(Data records)
——

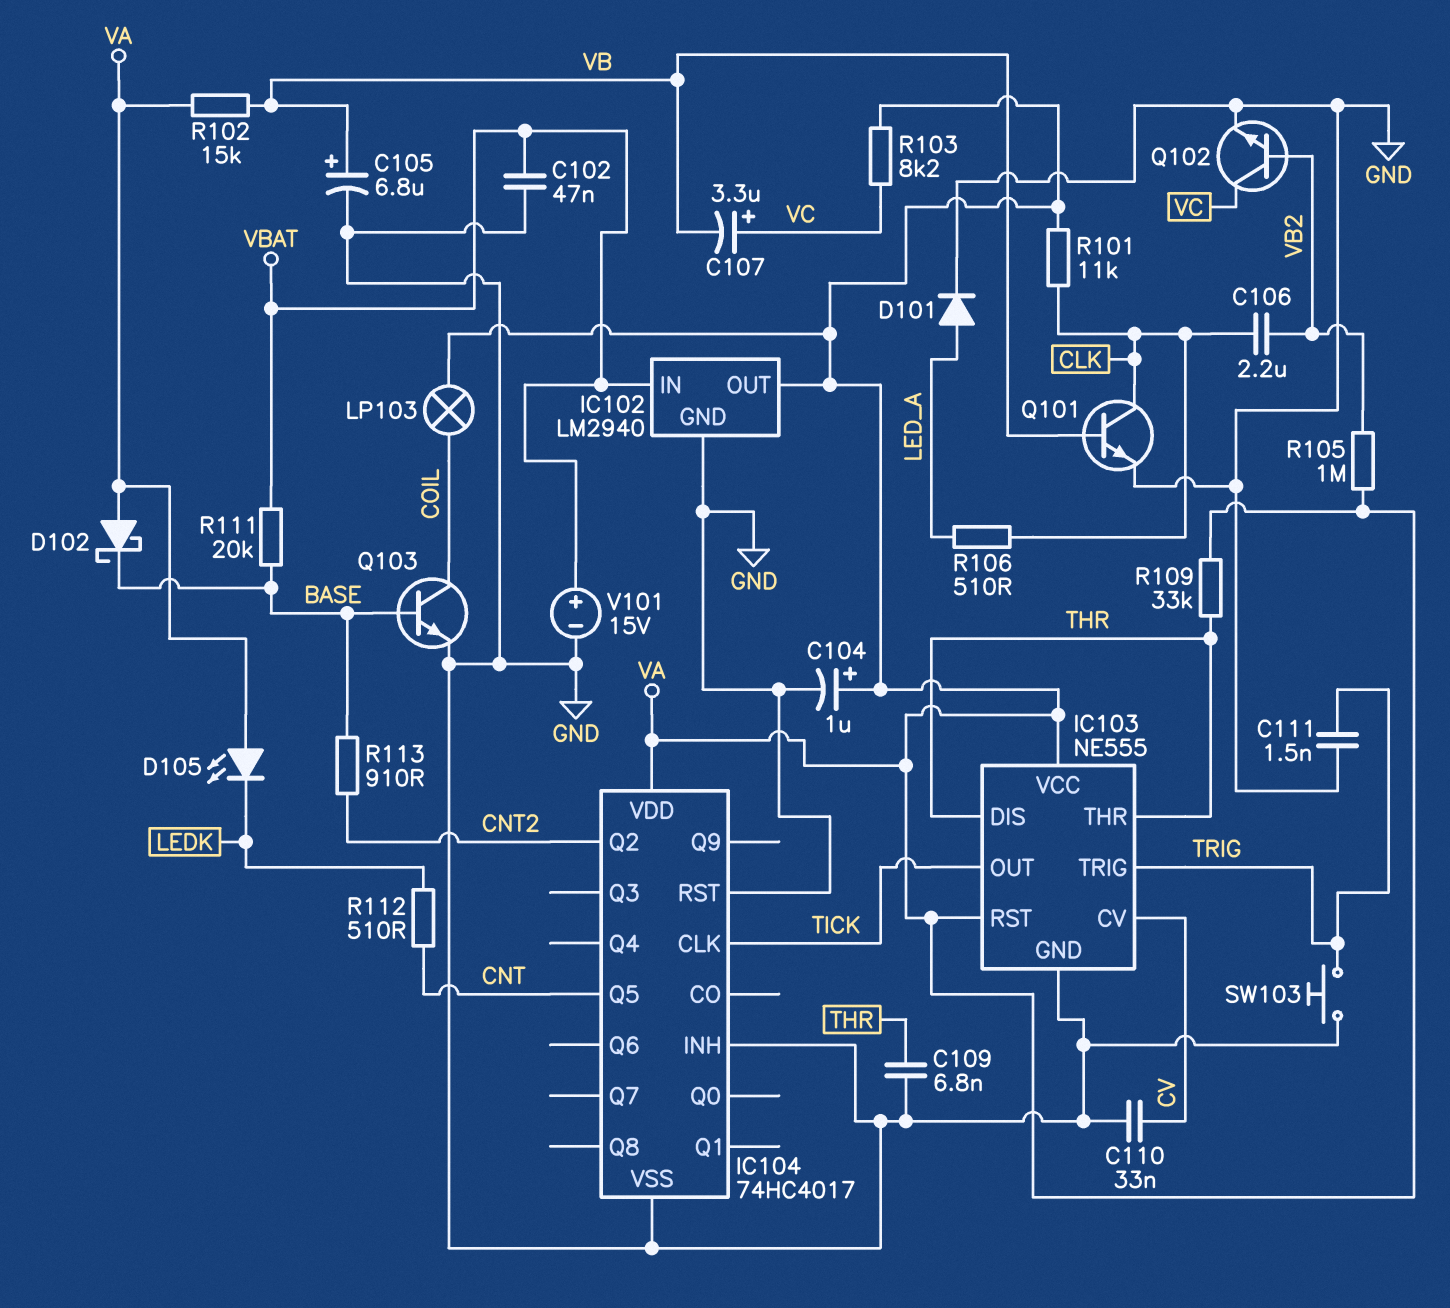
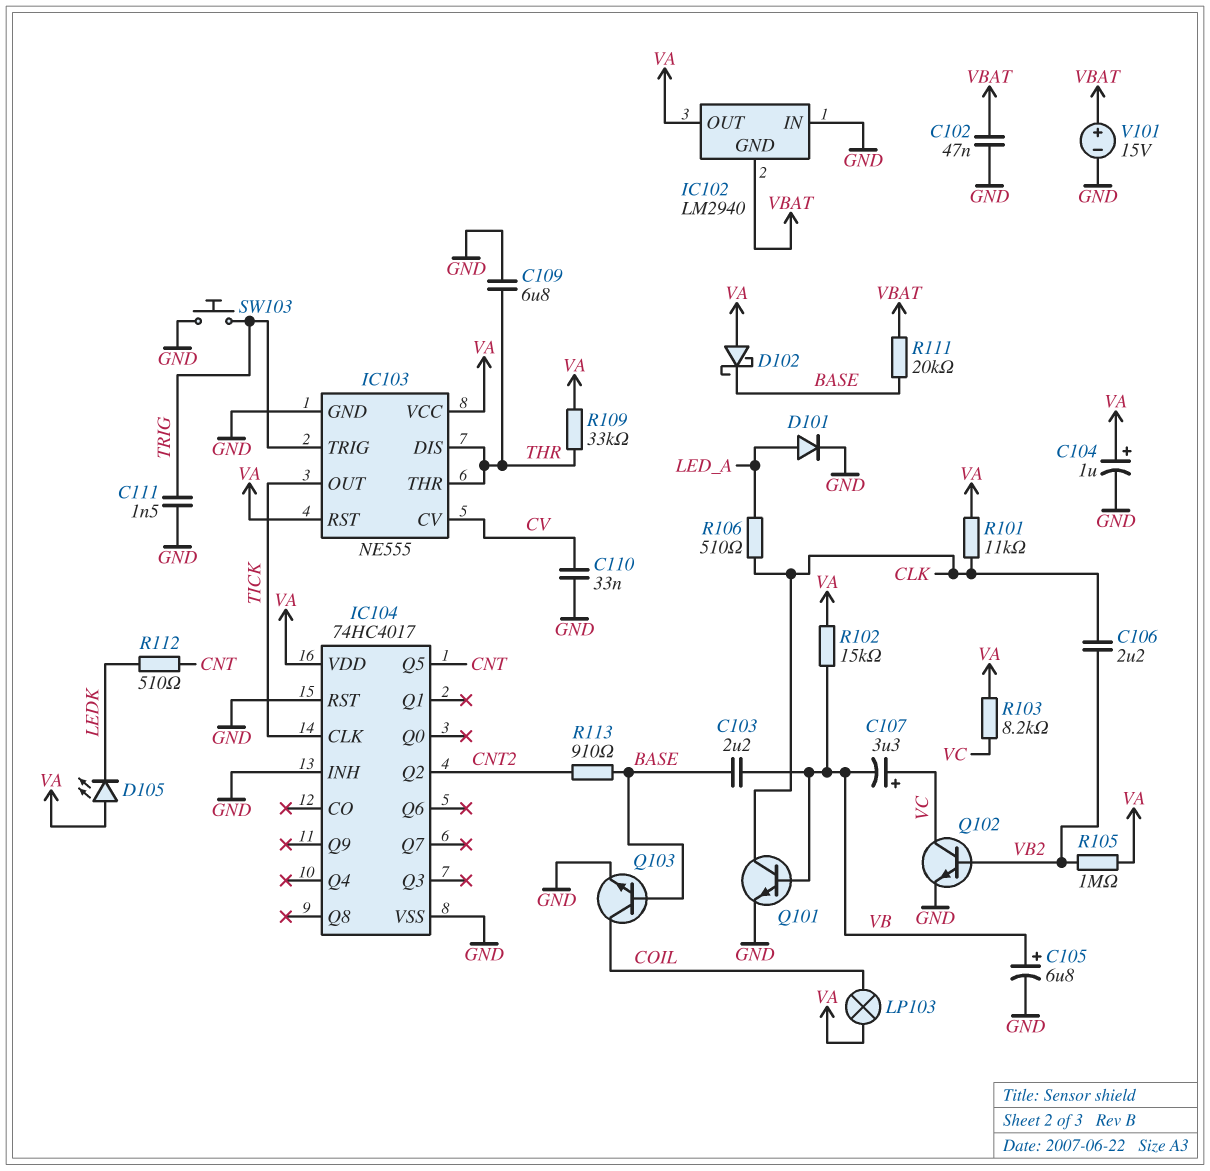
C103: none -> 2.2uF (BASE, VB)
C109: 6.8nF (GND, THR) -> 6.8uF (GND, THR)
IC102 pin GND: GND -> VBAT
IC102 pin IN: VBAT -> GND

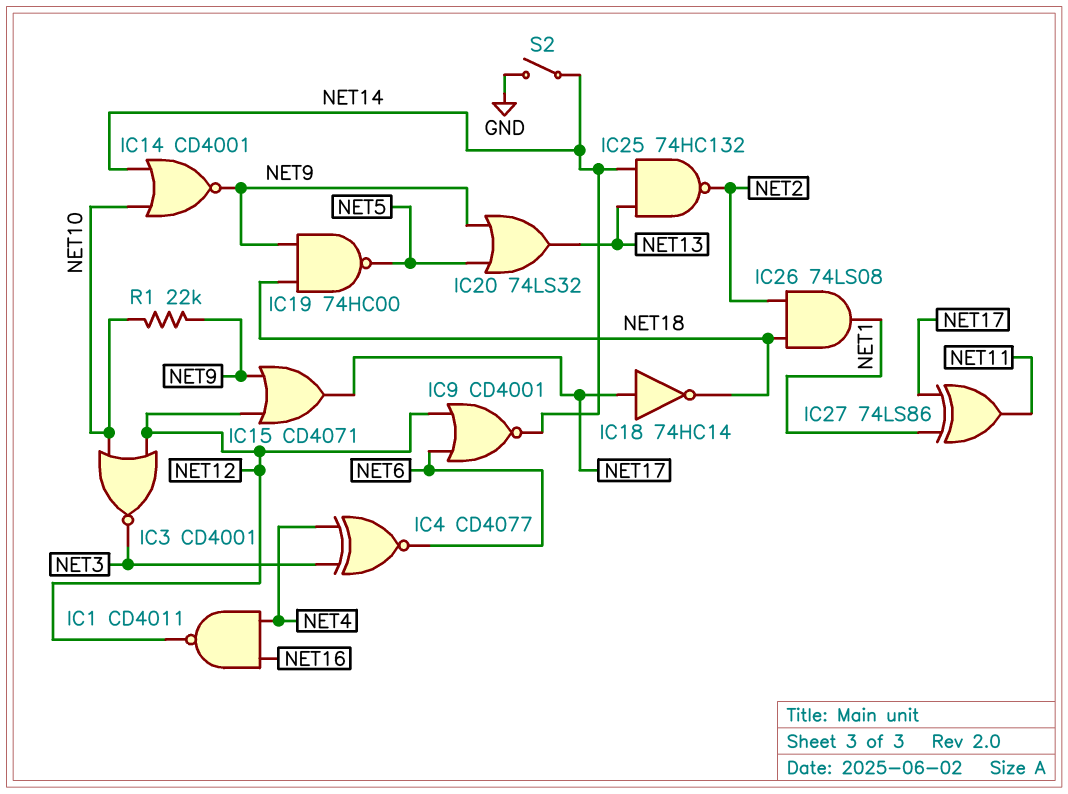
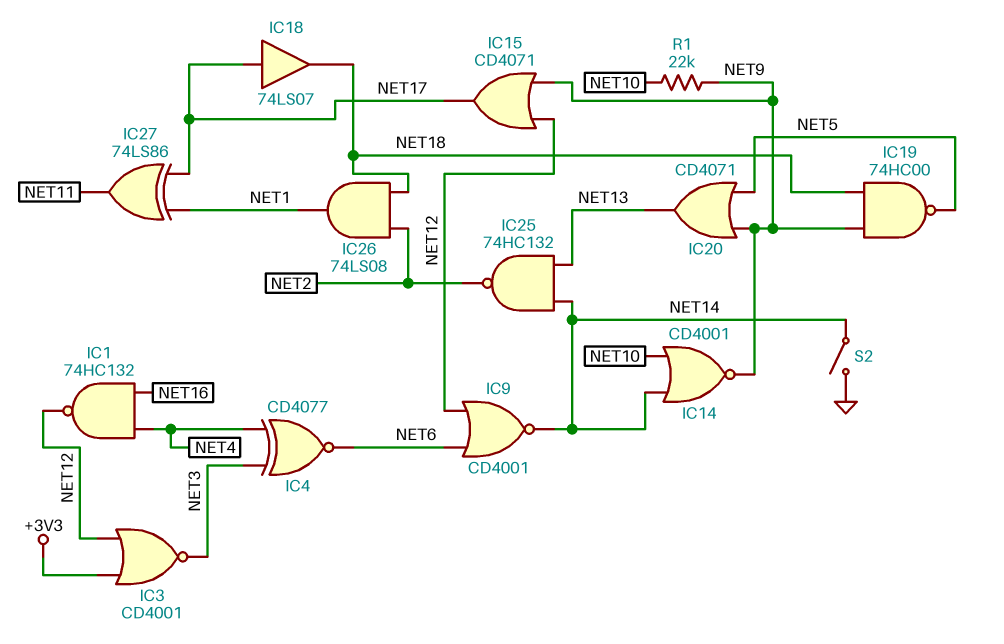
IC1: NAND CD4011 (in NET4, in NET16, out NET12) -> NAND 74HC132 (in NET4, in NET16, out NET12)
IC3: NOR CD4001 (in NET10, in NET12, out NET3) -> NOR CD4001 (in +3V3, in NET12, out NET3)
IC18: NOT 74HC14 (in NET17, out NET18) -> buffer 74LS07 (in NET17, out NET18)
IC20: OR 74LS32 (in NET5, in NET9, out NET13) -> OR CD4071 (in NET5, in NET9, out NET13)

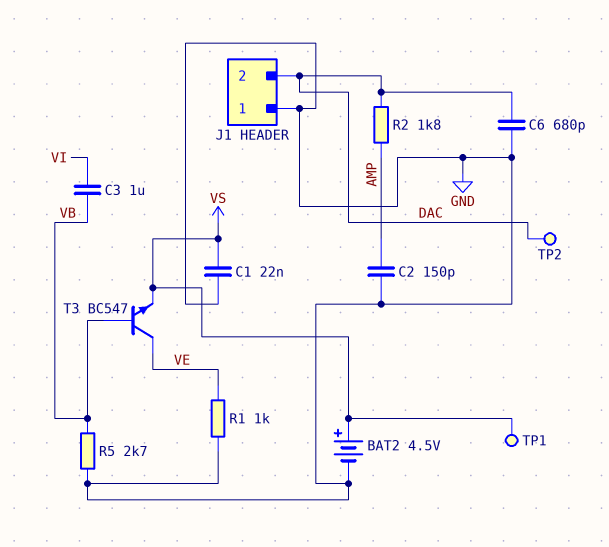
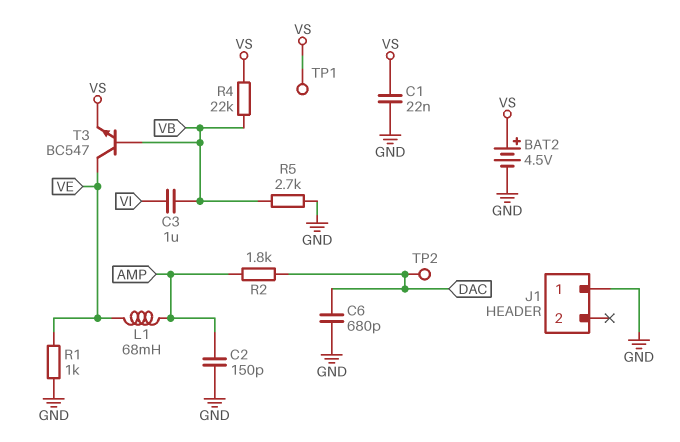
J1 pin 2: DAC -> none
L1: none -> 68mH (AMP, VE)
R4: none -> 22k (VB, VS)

——

__EXERCISE OBJECTIVE__.
Omit every image. Quote each record exactly.

__TASK ANSWER__.
C103: none -> 2.2uF (BASE, VB)
C109: 6.8nF (GND, THR) -> 6.8uF (GND, THR)
IC102 pin GND: GND -> VBAT
IC102 pin IN: VBAT -> GND

IC1: NAND CD4011 (in NET4, in NET16, out NET12) -> NAND 74HC132 (in NET4, in NET16, out NET12)
IC3: NOR CD4001 (in NET10, in NET12, out NET3) -> NOR CD4001 (in +3V3, in NET12, out NET3)
IC18: NOT 74HC14 (in NET17, out NET18) -> buffer 74LS07 (in NET17, out NET18)
IC20: OR 74LS32 (in NET5, in NET9, out NET13) -> OR CD4071 (in NET5, in NET9, out NET13)

J1 pin 2: DAC -> none
L1: none -> 68mH (AMP, VE)
R4: none -> 22k (VB, VS)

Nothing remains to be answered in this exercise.